PROBLEM STATEMENT: Search the data for the word "hammer" and copy out every line that has it.

DATA IN THIS EXERCISE:
_ _ _ _ _
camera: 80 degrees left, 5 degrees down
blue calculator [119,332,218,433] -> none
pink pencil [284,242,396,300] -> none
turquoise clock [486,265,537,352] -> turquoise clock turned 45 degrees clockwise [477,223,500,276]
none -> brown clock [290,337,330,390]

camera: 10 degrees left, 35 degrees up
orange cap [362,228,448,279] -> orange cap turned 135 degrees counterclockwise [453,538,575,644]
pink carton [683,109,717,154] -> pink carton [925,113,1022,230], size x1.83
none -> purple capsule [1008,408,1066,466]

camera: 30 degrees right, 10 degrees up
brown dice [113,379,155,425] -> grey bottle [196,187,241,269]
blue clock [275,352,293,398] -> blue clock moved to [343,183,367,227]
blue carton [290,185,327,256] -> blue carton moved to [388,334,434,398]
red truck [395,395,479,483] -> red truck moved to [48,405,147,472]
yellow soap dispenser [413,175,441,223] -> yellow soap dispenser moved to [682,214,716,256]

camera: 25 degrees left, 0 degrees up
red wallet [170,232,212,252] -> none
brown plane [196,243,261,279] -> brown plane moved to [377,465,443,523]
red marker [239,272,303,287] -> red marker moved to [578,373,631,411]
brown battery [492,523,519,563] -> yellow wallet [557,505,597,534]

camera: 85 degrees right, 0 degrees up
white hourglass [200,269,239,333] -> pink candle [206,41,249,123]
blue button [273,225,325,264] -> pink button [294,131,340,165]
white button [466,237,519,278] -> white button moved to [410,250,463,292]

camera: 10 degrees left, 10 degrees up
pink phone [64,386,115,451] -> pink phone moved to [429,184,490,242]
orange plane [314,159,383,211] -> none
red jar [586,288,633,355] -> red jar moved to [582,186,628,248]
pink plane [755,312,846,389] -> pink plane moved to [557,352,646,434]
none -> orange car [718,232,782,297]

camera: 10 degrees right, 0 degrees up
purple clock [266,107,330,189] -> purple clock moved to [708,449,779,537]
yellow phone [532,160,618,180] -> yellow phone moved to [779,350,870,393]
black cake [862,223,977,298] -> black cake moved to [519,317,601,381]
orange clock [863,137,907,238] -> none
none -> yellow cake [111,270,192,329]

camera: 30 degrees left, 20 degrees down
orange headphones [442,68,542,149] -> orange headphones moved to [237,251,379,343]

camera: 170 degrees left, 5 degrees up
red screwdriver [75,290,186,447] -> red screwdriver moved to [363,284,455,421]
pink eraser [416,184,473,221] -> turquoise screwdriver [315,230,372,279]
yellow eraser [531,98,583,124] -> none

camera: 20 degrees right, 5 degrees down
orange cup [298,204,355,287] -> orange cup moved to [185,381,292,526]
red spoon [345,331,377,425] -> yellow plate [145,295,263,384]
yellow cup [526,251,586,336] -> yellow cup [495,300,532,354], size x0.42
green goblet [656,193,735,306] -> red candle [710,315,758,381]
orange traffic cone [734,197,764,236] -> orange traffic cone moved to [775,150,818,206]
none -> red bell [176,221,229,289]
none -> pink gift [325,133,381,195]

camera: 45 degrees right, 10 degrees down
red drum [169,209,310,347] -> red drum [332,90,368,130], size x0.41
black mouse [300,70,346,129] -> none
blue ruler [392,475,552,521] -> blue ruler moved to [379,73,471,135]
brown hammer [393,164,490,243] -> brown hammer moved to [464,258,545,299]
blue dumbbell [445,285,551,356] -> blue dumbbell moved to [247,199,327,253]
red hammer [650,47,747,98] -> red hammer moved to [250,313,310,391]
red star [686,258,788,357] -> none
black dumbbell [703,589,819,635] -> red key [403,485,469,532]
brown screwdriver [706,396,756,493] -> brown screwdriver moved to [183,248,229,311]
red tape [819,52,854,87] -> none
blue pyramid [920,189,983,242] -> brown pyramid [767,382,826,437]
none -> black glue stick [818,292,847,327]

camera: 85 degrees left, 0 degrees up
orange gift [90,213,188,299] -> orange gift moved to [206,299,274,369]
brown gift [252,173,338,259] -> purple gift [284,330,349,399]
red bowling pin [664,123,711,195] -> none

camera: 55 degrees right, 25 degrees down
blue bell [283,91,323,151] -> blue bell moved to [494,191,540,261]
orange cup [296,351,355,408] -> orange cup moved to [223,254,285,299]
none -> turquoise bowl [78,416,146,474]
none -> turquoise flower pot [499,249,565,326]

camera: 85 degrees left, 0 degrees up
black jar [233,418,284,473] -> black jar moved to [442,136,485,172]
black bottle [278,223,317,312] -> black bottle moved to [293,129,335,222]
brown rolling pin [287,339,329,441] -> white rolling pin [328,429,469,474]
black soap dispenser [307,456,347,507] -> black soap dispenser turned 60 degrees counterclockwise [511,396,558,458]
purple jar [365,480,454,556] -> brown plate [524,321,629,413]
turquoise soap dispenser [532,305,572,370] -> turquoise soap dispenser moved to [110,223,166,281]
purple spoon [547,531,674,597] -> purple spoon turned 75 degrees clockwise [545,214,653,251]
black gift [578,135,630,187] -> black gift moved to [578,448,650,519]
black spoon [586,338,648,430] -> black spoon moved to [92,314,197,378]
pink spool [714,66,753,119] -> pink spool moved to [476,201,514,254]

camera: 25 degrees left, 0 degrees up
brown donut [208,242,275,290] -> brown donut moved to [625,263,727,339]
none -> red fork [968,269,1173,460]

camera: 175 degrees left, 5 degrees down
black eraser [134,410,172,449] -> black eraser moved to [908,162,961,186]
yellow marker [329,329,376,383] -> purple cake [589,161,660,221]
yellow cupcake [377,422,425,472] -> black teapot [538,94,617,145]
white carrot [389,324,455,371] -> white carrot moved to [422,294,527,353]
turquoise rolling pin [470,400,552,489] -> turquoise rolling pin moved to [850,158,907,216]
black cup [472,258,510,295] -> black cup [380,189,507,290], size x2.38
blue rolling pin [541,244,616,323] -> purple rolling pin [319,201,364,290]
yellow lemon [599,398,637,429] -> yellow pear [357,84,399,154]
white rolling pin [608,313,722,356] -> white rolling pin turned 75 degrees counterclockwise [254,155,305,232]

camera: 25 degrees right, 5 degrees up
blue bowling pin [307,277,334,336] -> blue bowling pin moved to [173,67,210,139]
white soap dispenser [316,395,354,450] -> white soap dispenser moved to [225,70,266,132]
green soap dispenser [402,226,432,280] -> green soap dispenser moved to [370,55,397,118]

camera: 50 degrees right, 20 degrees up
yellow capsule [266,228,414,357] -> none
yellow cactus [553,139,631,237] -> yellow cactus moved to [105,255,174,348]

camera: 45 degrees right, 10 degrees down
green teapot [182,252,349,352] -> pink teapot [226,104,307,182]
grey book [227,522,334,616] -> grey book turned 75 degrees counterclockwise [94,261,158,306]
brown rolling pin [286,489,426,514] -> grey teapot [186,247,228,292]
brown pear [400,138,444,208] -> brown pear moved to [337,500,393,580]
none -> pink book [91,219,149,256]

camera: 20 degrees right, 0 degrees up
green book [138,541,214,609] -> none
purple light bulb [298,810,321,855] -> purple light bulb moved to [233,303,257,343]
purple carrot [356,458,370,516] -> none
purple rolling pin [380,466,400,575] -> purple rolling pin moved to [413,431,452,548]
_ _ _ _ _
RESULT OF THE TASK:
brown hammer [393,164,490,243] -> brown hammer moved to [464,258,545,299]
red hammer [650,47,747,98] -> red hammer moved to [250,313,310,391]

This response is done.